Provided records Start Marker
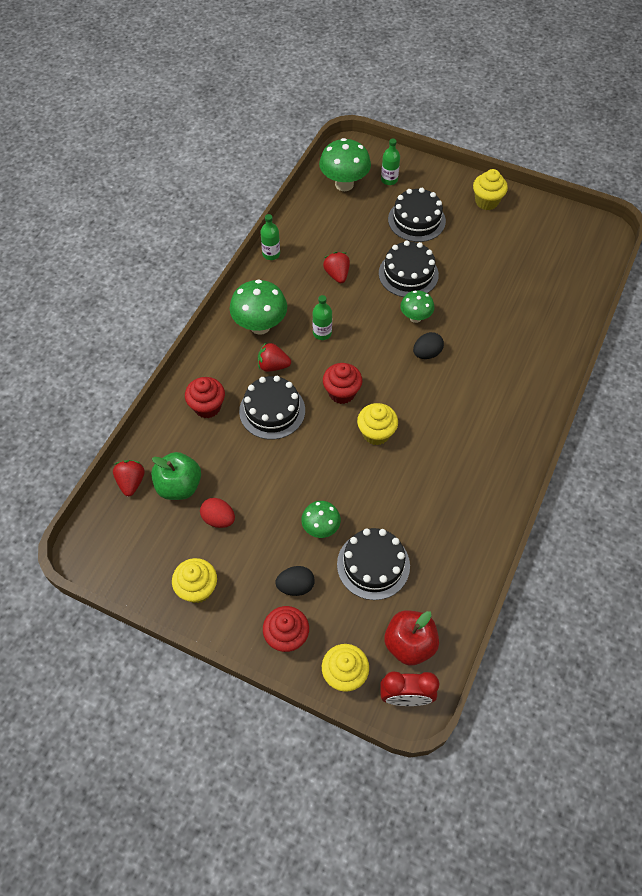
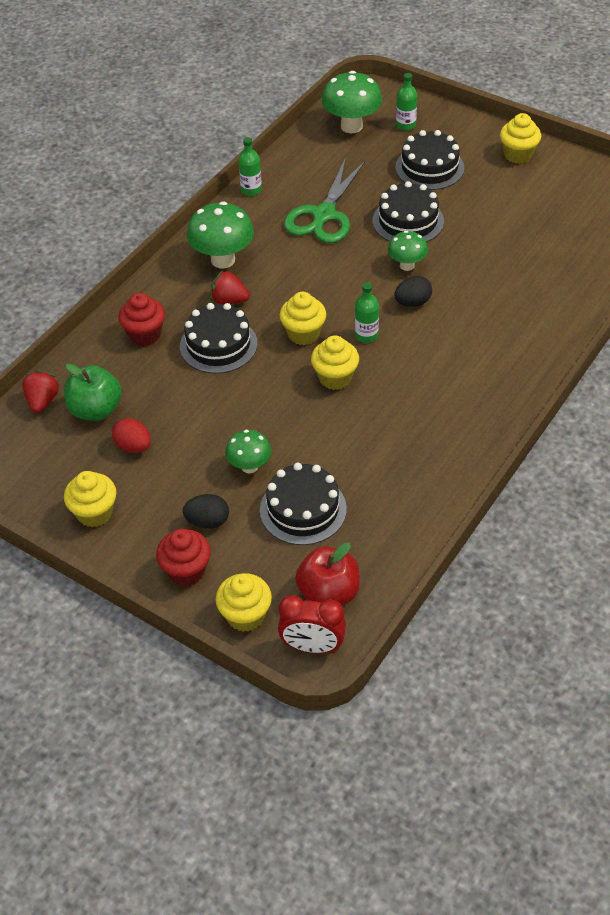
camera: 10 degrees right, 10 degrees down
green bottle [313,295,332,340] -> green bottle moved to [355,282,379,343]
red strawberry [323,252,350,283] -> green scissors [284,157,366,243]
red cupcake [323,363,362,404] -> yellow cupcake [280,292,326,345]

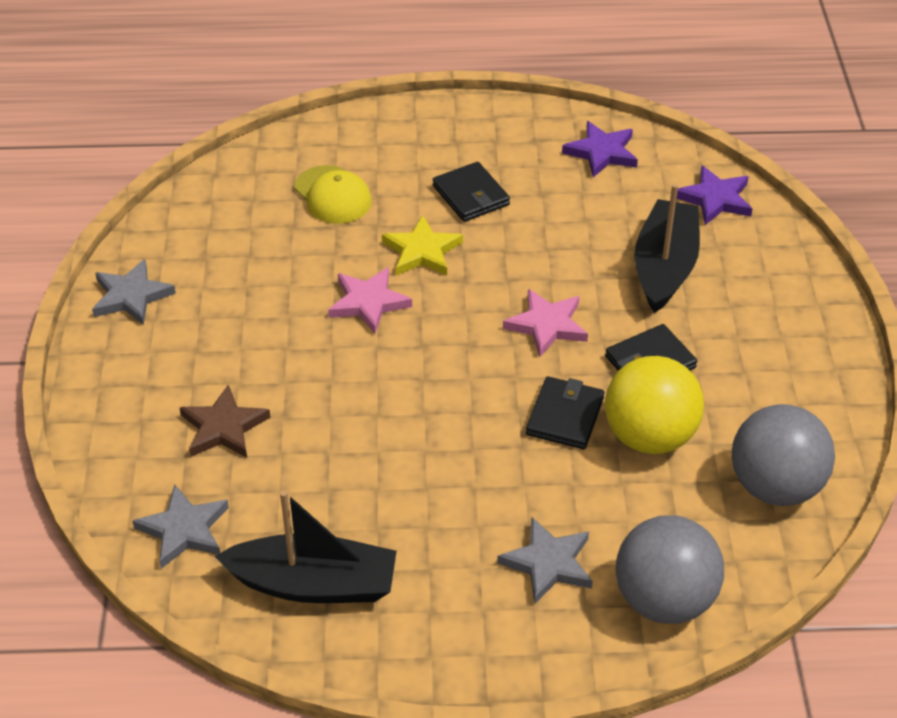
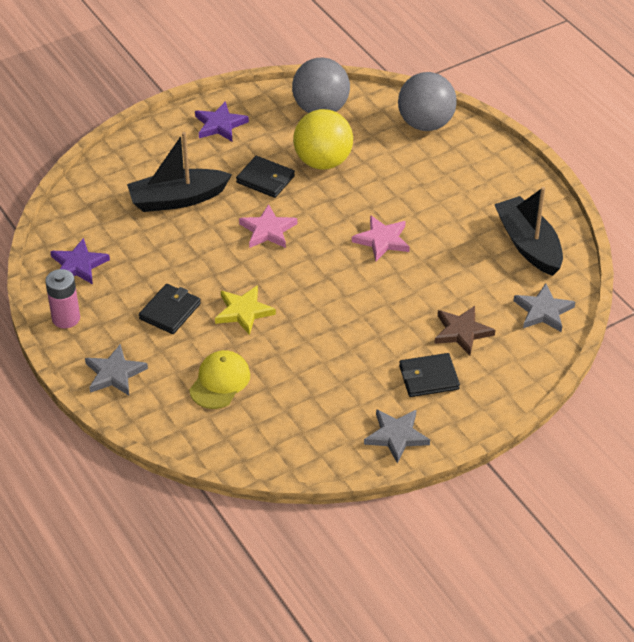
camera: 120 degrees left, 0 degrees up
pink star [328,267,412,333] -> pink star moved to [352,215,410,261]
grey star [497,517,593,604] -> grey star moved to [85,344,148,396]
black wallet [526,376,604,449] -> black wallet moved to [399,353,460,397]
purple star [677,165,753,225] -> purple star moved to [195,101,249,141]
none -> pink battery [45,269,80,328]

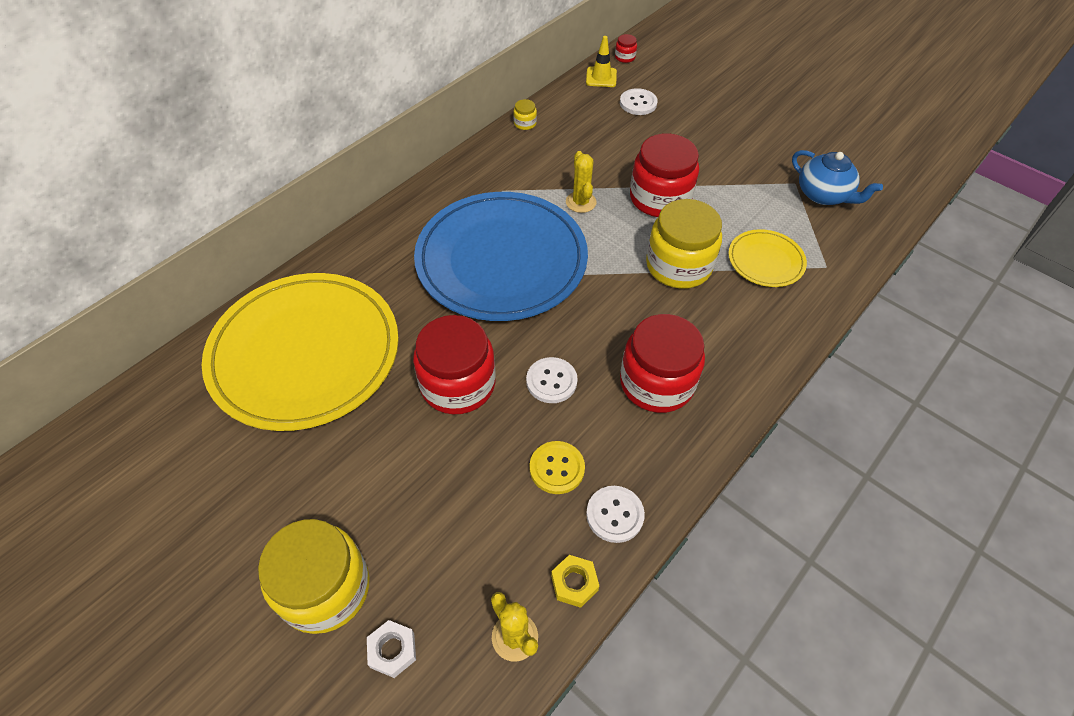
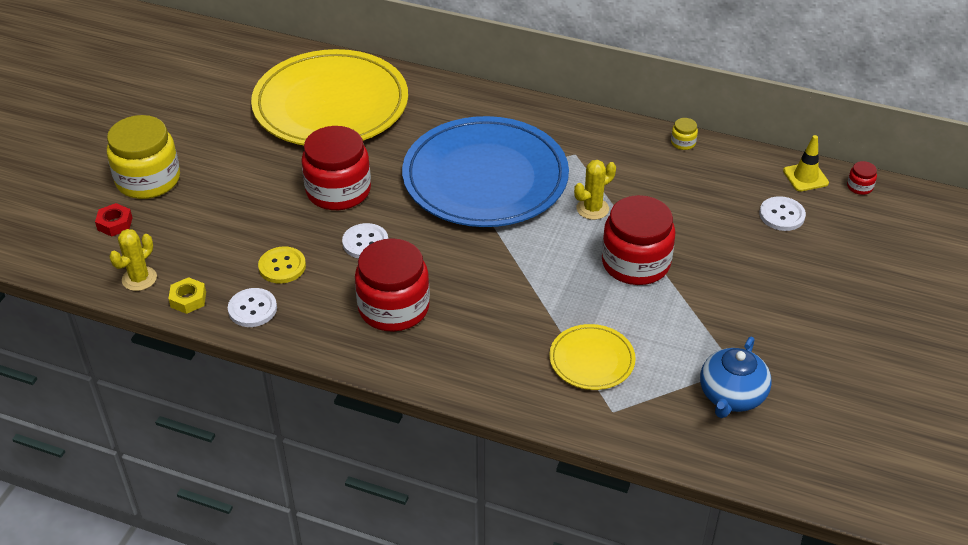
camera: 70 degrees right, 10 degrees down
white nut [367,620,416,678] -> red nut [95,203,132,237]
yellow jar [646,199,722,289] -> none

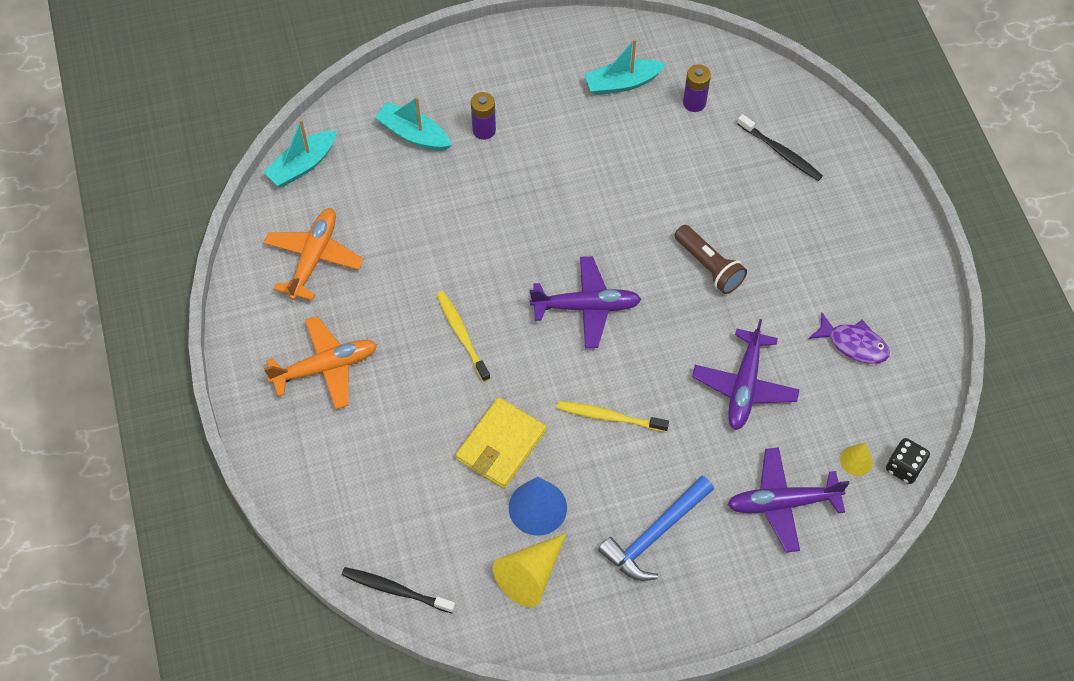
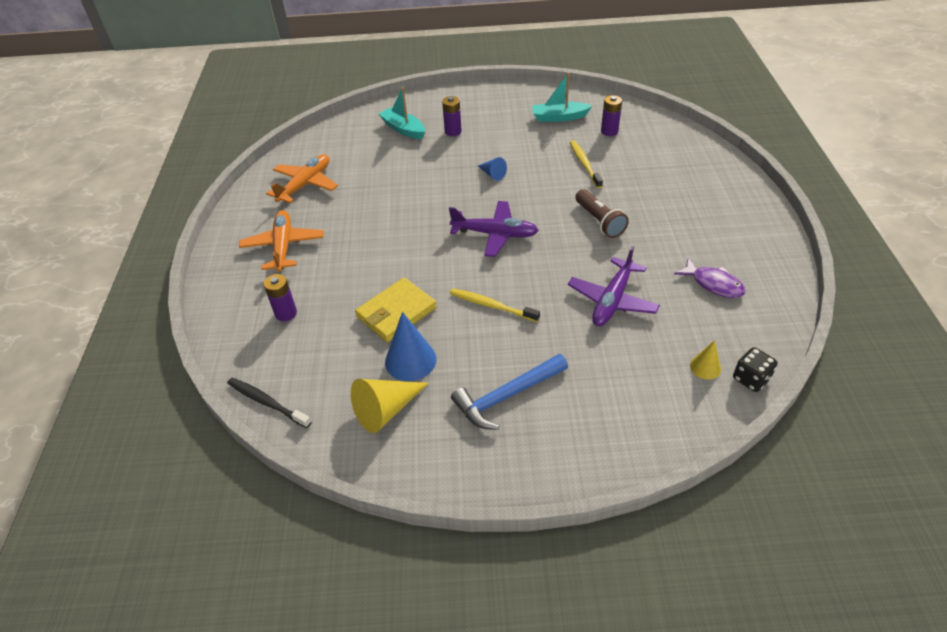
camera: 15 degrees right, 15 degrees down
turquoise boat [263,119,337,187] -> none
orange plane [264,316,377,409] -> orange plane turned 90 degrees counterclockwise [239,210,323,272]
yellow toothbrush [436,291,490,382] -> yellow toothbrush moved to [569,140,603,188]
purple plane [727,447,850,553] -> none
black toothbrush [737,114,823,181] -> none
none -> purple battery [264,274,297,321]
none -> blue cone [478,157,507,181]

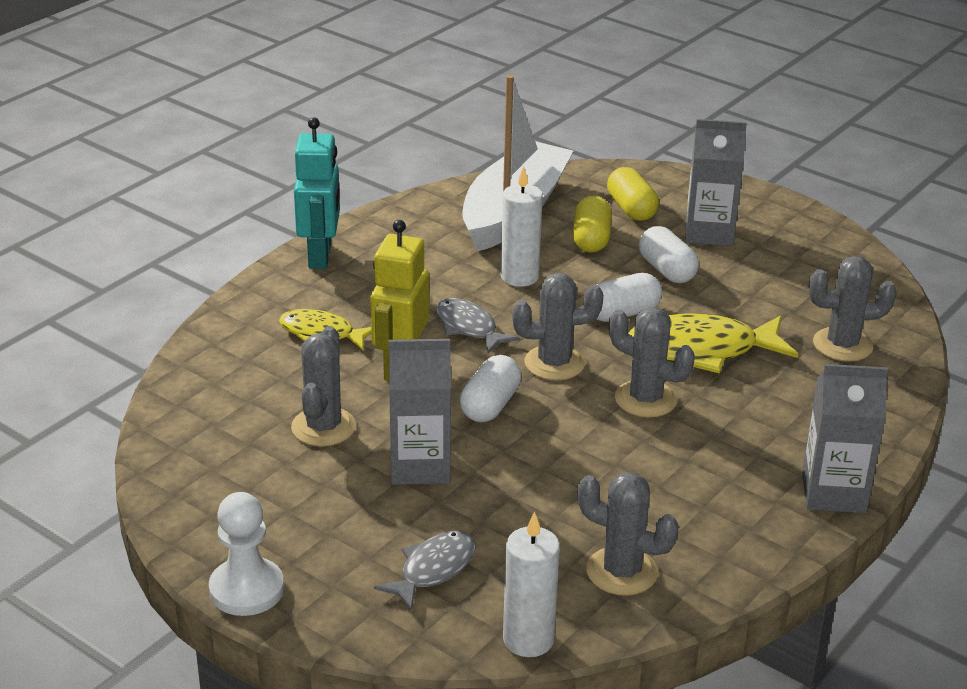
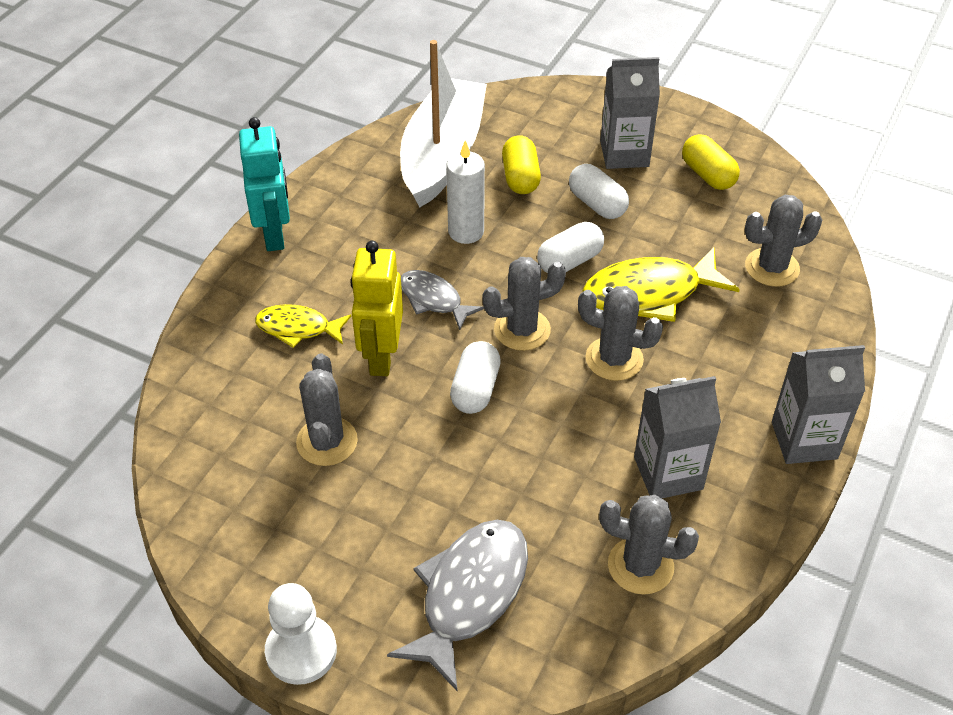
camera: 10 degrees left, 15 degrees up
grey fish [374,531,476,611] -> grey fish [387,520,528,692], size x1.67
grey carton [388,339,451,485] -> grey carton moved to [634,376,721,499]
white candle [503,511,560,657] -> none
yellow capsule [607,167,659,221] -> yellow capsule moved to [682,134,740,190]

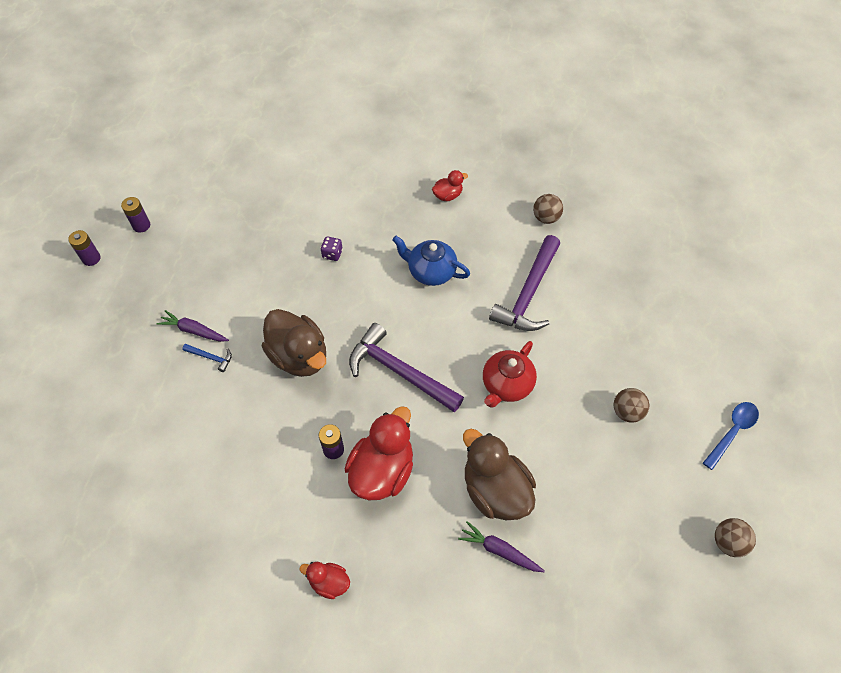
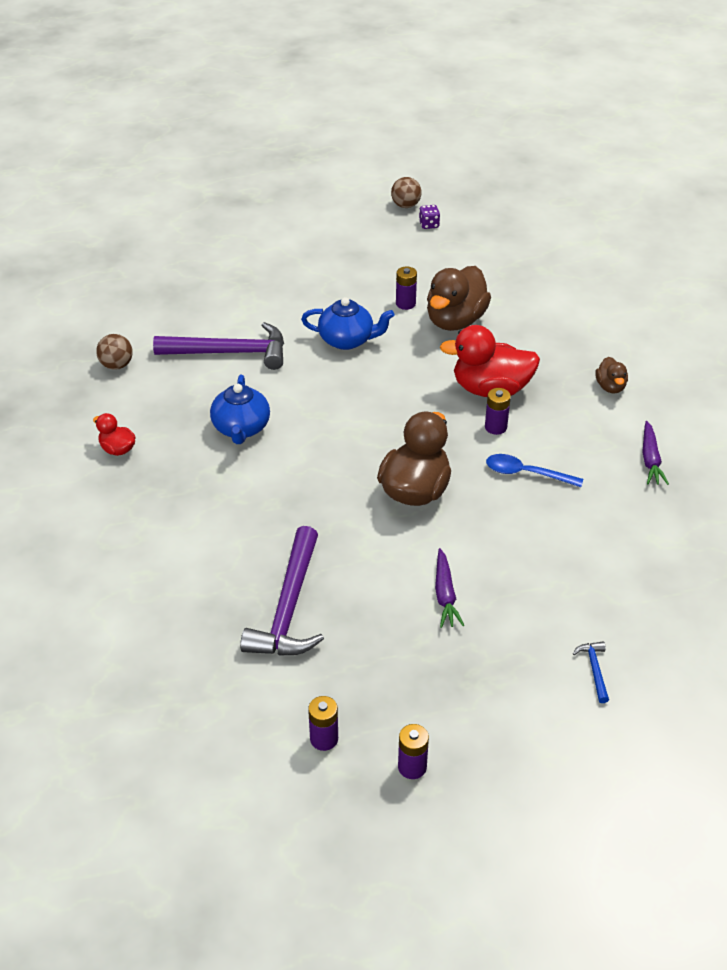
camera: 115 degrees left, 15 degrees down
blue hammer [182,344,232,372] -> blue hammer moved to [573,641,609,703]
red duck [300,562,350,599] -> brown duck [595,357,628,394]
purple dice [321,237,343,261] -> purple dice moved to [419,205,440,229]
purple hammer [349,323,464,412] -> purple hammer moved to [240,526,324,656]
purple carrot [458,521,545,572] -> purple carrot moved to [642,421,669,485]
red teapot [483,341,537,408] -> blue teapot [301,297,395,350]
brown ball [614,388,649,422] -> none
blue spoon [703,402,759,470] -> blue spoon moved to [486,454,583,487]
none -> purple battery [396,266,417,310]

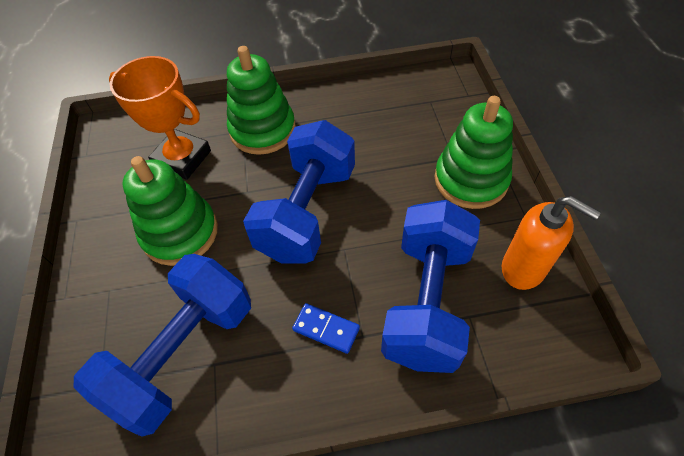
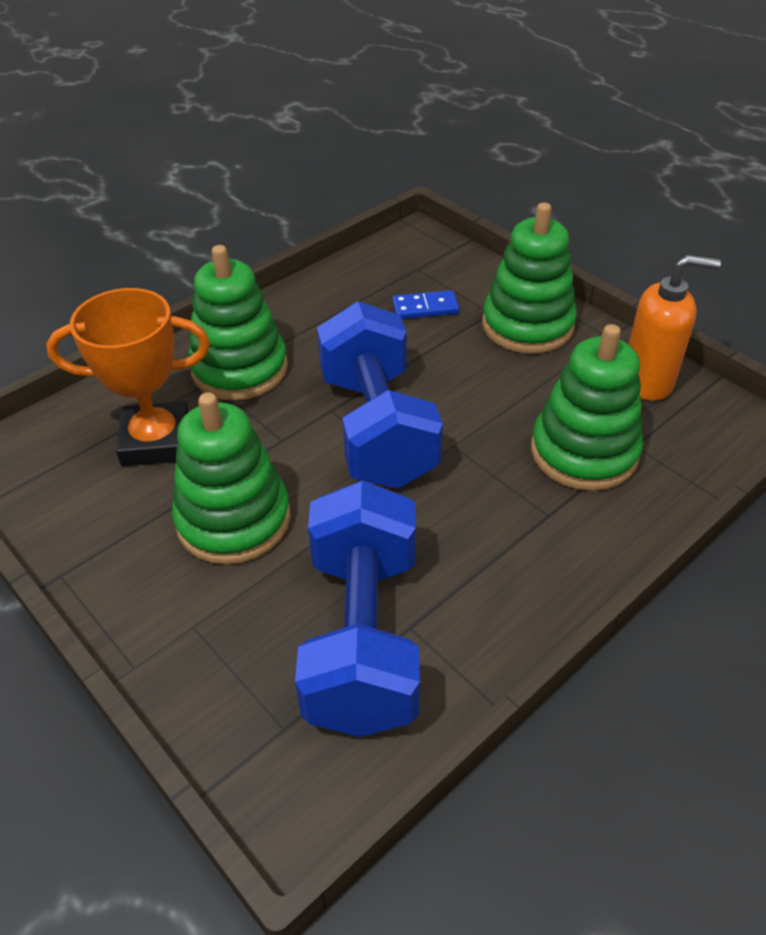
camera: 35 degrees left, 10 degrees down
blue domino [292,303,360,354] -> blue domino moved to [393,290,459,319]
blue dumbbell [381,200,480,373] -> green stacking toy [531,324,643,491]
Provided records End Marker
▶ [Aim of the task]: Of the lines in the data, report each one containing the string "white".

▶ [Answer to this task]:
white nut [367,620,416,678] -> red nut [95,203,132,237]
white candle [503,511,560,657] -> none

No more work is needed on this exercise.